= DATASET RECORDS =
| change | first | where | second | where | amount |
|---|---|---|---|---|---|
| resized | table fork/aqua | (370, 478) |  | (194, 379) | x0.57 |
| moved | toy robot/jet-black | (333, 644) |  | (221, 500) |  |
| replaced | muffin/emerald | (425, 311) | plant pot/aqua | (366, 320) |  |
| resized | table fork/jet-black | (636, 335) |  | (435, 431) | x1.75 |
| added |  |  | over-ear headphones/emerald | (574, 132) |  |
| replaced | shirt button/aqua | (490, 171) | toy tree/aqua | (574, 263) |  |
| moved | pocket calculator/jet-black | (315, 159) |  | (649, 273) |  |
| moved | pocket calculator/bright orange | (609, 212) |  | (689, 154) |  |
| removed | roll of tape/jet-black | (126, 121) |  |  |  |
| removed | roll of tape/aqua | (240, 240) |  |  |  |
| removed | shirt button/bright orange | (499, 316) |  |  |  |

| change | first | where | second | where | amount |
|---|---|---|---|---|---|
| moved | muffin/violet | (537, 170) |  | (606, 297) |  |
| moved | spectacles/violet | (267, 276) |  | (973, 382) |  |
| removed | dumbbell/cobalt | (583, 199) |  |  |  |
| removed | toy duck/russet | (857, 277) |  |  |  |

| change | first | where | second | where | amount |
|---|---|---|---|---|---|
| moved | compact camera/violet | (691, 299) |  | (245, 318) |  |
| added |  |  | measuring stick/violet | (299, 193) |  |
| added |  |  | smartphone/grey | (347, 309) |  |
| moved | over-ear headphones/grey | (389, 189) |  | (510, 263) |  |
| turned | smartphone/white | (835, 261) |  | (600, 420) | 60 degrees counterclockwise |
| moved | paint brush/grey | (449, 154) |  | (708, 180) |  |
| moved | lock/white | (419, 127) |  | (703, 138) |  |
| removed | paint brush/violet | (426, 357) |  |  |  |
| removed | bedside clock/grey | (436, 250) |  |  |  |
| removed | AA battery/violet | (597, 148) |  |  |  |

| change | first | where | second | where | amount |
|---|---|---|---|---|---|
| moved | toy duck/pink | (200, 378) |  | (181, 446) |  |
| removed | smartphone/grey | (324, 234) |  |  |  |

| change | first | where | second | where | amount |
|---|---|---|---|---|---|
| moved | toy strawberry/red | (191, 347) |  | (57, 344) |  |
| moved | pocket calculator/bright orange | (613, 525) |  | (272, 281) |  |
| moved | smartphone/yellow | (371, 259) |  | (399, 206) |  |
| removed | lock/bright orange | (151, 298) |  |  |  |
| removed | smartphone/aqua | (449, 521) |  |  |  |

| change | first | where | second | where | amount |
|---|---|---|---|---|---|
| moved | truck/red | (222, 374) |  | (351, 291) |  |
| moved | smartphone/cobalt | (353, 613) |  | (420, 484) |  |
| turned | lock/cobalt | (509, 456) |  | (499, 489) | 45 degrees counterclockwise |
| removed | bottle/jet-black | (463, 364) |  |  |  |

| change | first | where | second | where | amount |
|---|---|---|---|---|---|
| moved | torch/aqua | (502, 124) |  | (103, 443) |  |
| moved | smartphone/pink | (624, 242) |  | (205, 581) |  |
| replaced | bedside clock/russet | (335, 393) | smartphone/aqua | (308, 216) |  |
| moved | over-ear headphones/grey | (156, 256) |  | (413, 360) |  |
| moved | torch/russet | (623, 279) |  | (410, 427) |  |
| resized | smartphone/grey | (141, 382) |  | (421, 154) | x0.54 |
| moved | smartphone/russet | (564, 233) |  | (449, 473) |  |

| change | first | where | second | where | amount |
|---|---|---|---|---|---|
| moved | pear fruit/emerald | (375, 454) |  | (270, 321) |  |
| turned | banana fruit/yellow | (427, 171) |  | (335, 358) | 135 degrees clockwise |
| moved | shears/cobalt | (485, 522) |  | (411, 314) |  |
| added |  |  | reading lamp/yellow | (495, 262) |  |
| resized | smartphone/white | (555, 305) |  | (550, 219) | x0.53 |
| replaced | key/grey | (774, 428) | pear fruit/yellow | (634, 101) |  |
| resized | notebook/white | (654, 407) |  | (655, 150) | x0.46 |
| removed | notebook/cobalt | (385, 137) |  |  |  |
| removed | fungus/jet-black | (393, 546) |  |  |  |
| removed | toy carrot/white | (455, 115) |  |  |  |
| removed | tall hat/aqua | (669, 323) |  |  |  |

= EXERCISE AIM =
Every entry needs to be copied exactly as it was written.

= OUTPUT =
| change | first | where | second | where | amount |
|---|---|---|---|---|---|
| resized | table fork/aqua | (370, 478) |  | (194, 379) | x0.57 |
| moved | toy robot/jet-black | (333, 644) |  | (221, 500) |  |
| replaced | muffin/emerald | (425, 311) | plant pot/aqua | (366, 320) |  |
| resized | table fork/jet-black | (636, 335) |  | (435, 431) | x1.75 |
| added |  |  | over-ear headphones/emerald | (574, 132) |  |
| replaced | shirt button/aqua | (490, 171) | toy tree/aqua | (574, 263) |  |
| moved | pocket calculator/jet-black | (315, 159) |  | (649, 273) |  |
| moved | pocket calculator/bright orange | (609, 212) |  | (689, 154) |  |
| removed | roll of tape/jet-black | (126, 121) |  |  |  |
| removed | roll of tape/aqua | (240, 240) |  |  |  |
| removed | shirt button/bright orange | (499, 316) |  |  |  |

| change | first | where | second | where | amount |
|---|---|---|---|---|---|
| moved | muffin/violet | (537, 170) |  | (606, 297) |  |
| moved | spectacles/violet | (267, 276) |  | (973, 382) |  |
| removed | dumbbell/cobalt | (583, 199) |  |  |  |
| removed | toy duck/russet | (857, 277) |  |  |  |

| change | first | where | second | where | amount |
|---|---|---|---|---|---|
| moved | compact camera/violet | (691, 299) |  | (245, 318) |  |
| added |  |  | measuring stick/violet | (299, 193) |  |
| added |  |  | smartphone/grey | (347, 309) |  |
| moved | over-ear headphones/grey | (389, 189) |  | (510, 263) |  |
| turned | smartphone/white | (835, 261) |  | (600, 420) | 60 degrees counterclockwise |
| moved | paint brush/grey | (449, 154) |  | (708, 180) |  |
| moved | lock/white | (419, 127) |  | (703, 138) |  |
| removed | paint brush/violet | (426, 357) |  |  |  |
| removed | bedside clock/grey | (436, 250) |  |  |  |
| removed | AA battery/violet | (597, 148) |  |  |  |

| change | first | where | second | where | amount |
|---|---|---|---|---|---|
| moved | toy duck/pink | (200, 378) |  | (181, 446) |  |
| removed | smartphone/grey | (324, 234) |  |  |  |

| change | first | where | second | where | amount |
|---|---|---|---|---|---|
| moved | toy strawberry/red | (191, 347) |  | (57, 344) |  |
| moved | pocket calculator/bright orange | (613, 525) |  | (272, 281) |  |
| moved | smartphone/yellow | (371, 259) |  | (399, 206) |  |
| removed | lock/bright orange | (151, 298) |  |  |  |
| removed | smartphone/aqua | (449, 521) |  |  |  |

| change | first | where | second | where | amount |
|---|---|---|---|---|---|
| moved | truck/red | (222, 374) |  | (351, 291) |  |
| moved | smartphone/cobalt | (353, 613) |  | (420, 484) |  |
| turned | lock/cobalt | (509, 456) |  | (499, 489) | 45 degrees counterclockwise |
| removed | bottle/jet-black | (463, 364) |  |  |  |

| change | first | where | second | where | amount |
|---|---|---|---|---|---|
| moved | torch/aqua | (502, 124) |  | (103, 443) |  |
| moved | smartphone/pink | (624, 242) |  | (205, 581) |  |
| replaced | bedside clock/russet | (335, 393) | smartphone/aqua | (308, 216) |  |
| moved | over-ear headphones/grey | (156, 256) |  | (413, 360) |  |
| moved | torch/russet | (623, 279) |  | (410, 427) |  |
| resized | smartphone/grey | (141, 382) |  | (421, 154) | x0.54 |
| moved | smartphone/russet | (564, 233) |  | (449, 473) |  |

| change | first | where | second | where | amount |
|---|---|---|---|---|---|
| moved | pear fruit/emerald | (375, 454) |  | (270, 321) |  |
| turned | banana fruit/yellow | (427, 171) |  | (335, 358) | 135 degrees clockwise |
| moved | shears/cobalt | (485, 522) |  | (411, 314) |  |
| added |  |  | reading lamp/yellow | (495, 262) |  |
| resized | smartphone/white | (555, 305) |  | (550, 219) | x0.53 |
| replaced | key/grey | (774, 428) | pear fruit/yellow | (634, 101) |  |
| resized | notebook/white | (654, 407) |  | (655, 150) | x0.46 |
| removed | notebook/cobalt | (385, 137) |  |  |  |
| removed | fungus/jet-black | (393, 546) |  |  |  |
| removed | toy carrot/white | (455, 115) |  |  |  |
| removed | tall hat/aqua | (669, 323) |  |  |  |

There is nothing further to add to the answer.